Spatial object tracking data:
★ ★ ★ ★

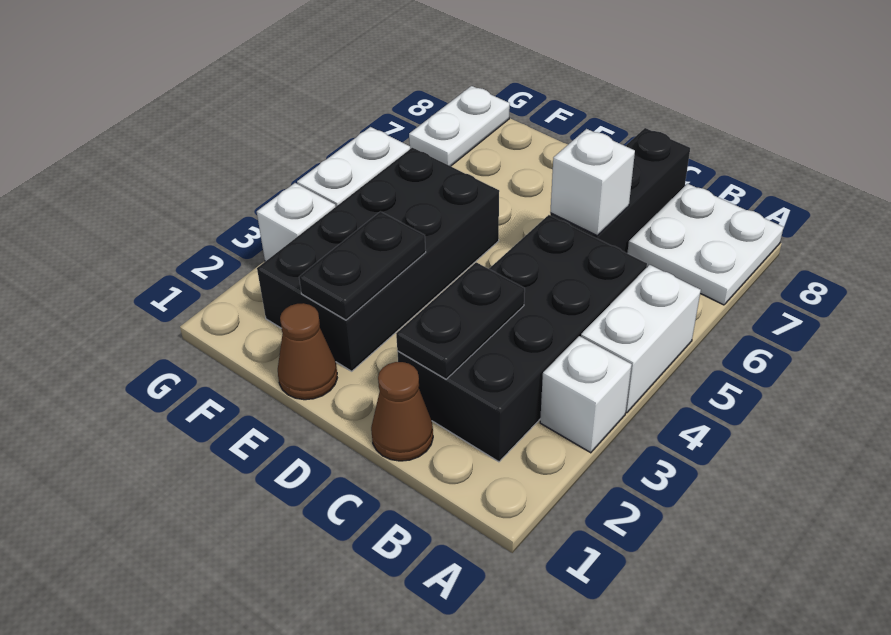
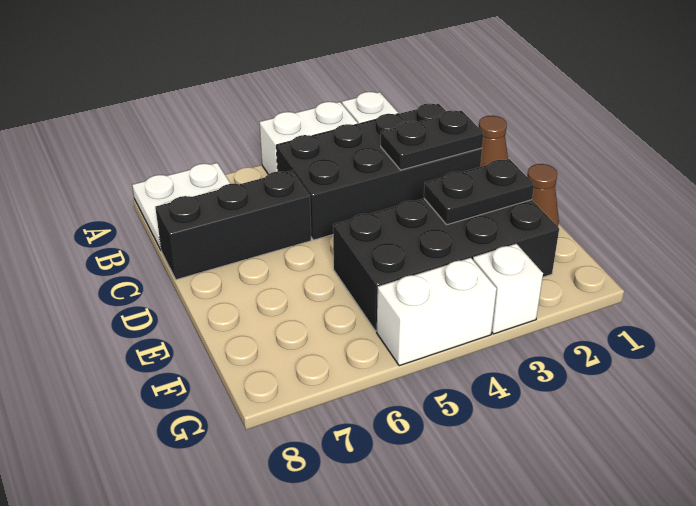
white brick C6 level 2 -> none
white plate G7:G8 level 1 -> none

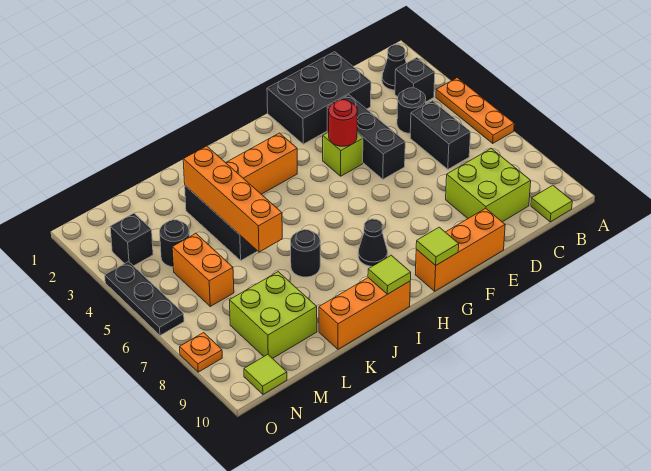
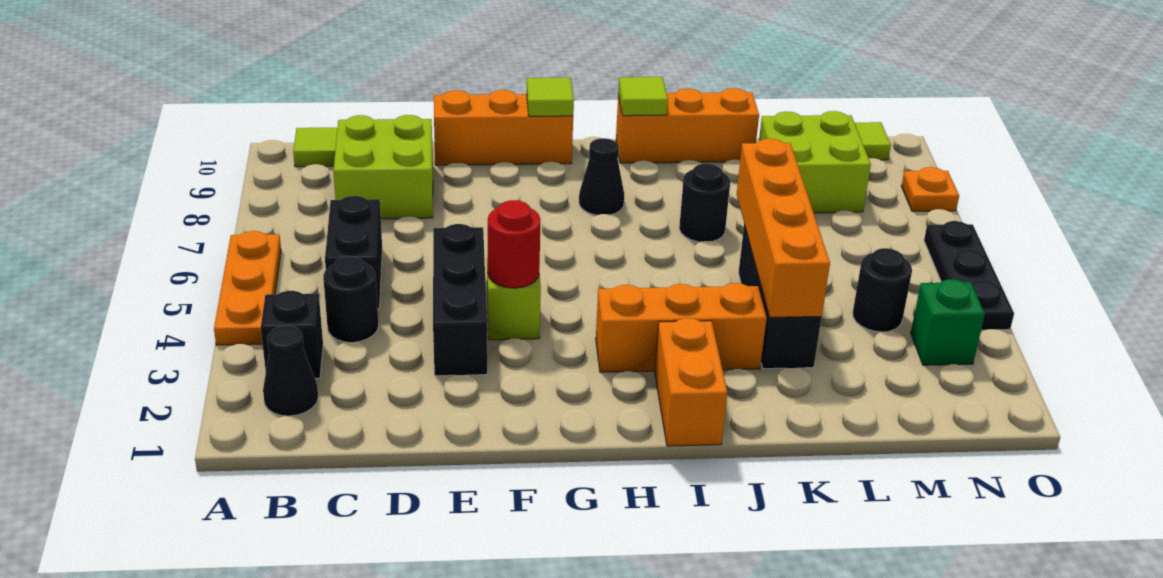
black brick D1:F2 level 1 -> none
orange brick M5:M6 level 1 -> orange brick I1:I2 level 1
black brick N3 level 1 -> green brick N3 level 1

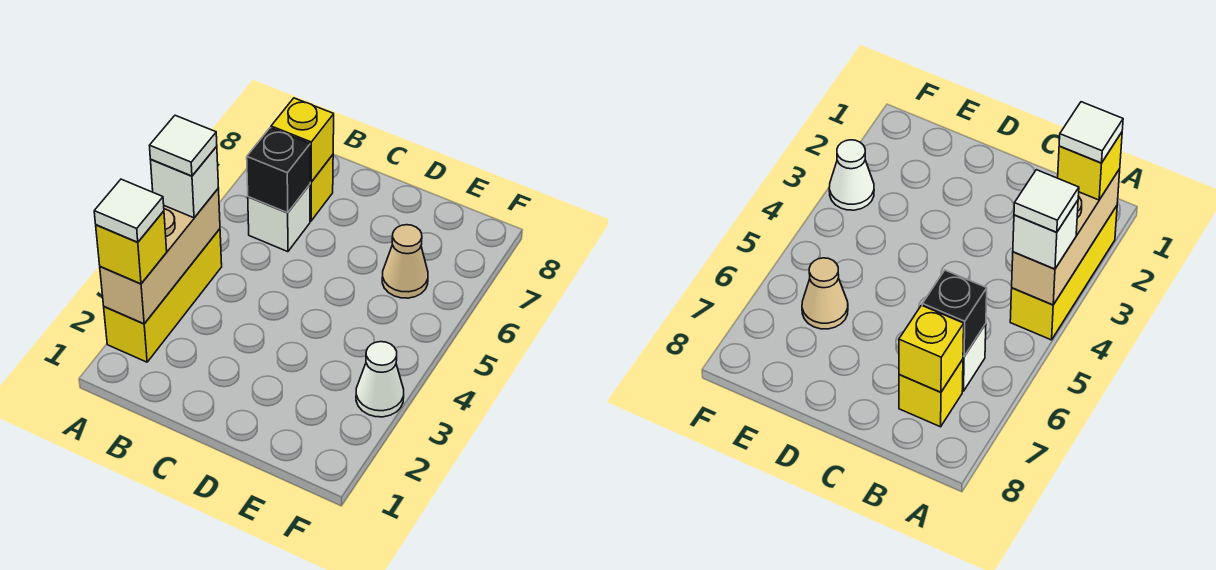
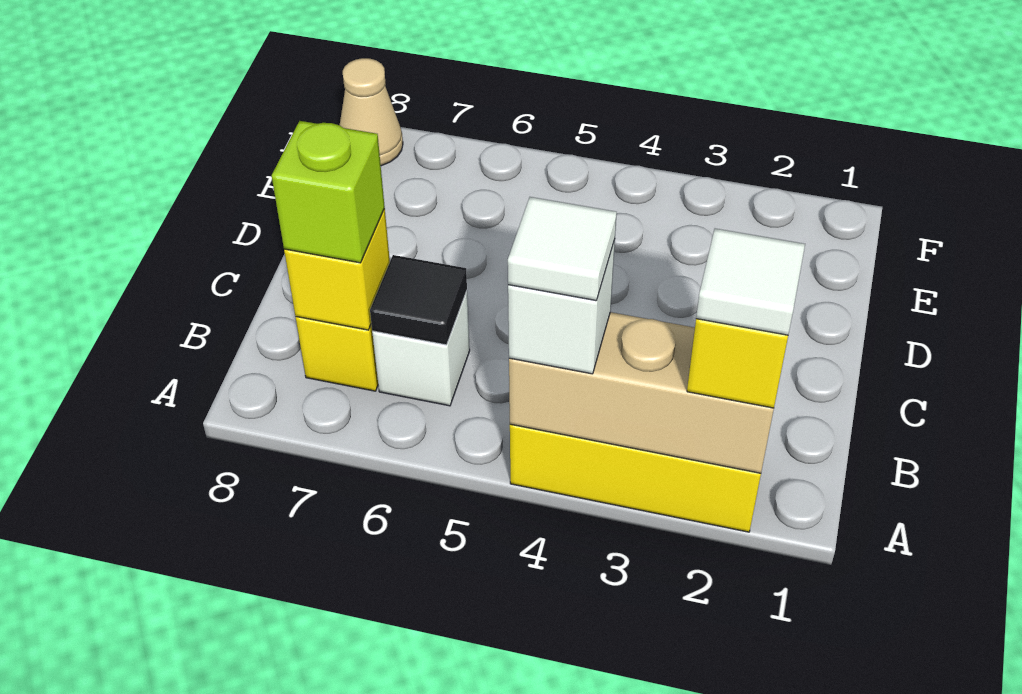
black brick B6 level 2 -> black tile B6 level 2
none -> lime brick B7 level 3
tan cone E6 level 1 -> tan cone F8 level 1
white cone F3 level 1 -> none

★ ★ ★ ★

== REQUIREMENT ==
Only an exact copy of the entries, with no pictures, is expected as the answer.

== EXPECTED ANSWER ==
white brick C6 level 2 -> none
white plate G7:G8 level 1 -> none

black brick D1:F2 level 1 -> none
orange brick M5:M6 level 1 -> orange brick I1:I2 level 1
black brick N3 level 1 -> green brick N3 level 1

black brick B6 level 2 -> black tile B6 level 2
none -> lime brick B7 level 3
tan cone E6 level 1 -> tan cone F8 level 1
white cone F3 level 1 -> none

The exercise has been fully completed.